____ Source records

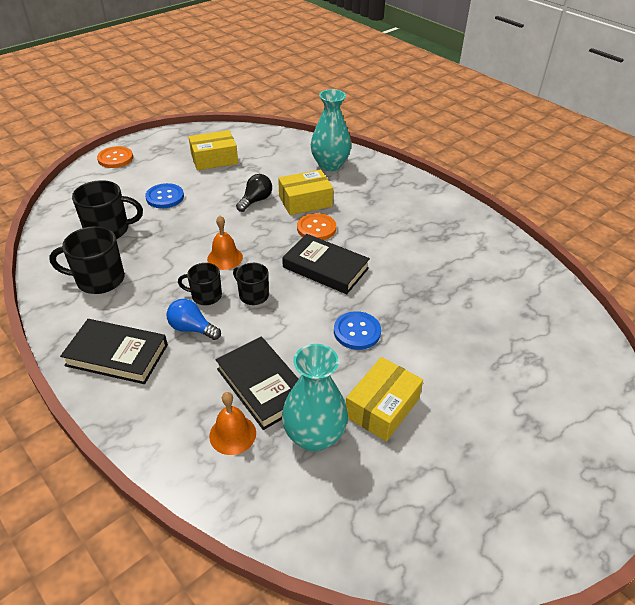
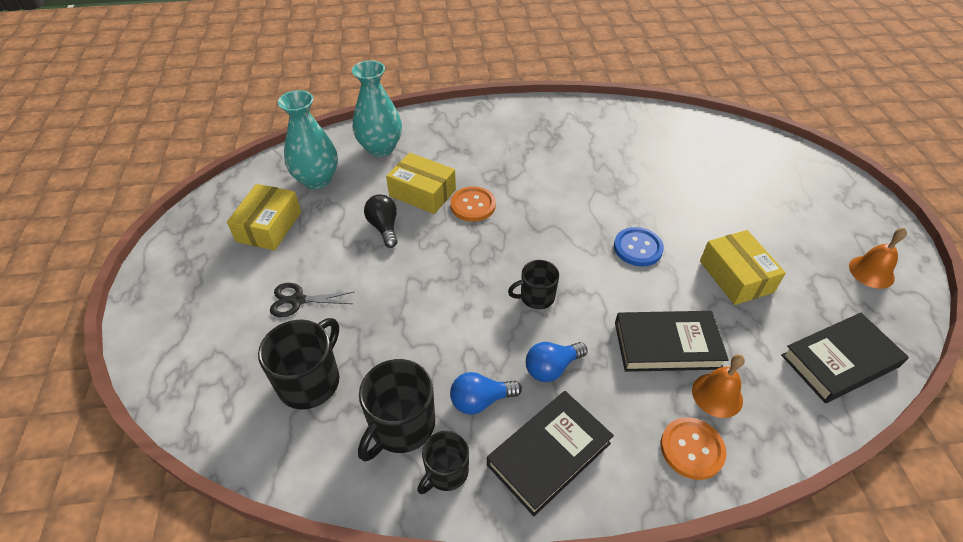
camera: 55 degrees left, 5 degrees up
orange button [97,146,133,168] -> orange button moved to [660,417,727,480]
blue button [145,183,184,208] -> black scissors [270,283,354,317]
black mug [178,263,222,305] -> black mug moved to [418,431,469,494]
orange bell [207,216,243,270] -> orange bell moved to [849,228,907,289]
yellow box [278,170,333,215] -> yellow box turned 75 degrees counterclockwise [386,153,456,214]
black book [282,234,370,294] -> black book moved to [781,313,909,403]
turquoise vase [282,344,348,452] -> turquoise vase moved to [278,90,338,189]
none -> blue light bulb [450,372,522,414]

________

What is required ▸
Every line in the listing that holds the string "button" should be copied out.

Written answer ▸
orange button [97,146,133,168] -> orange button moved to [660,417,727,480]
blue button [145,183,184,208] -> black scissors [270,283,354,317]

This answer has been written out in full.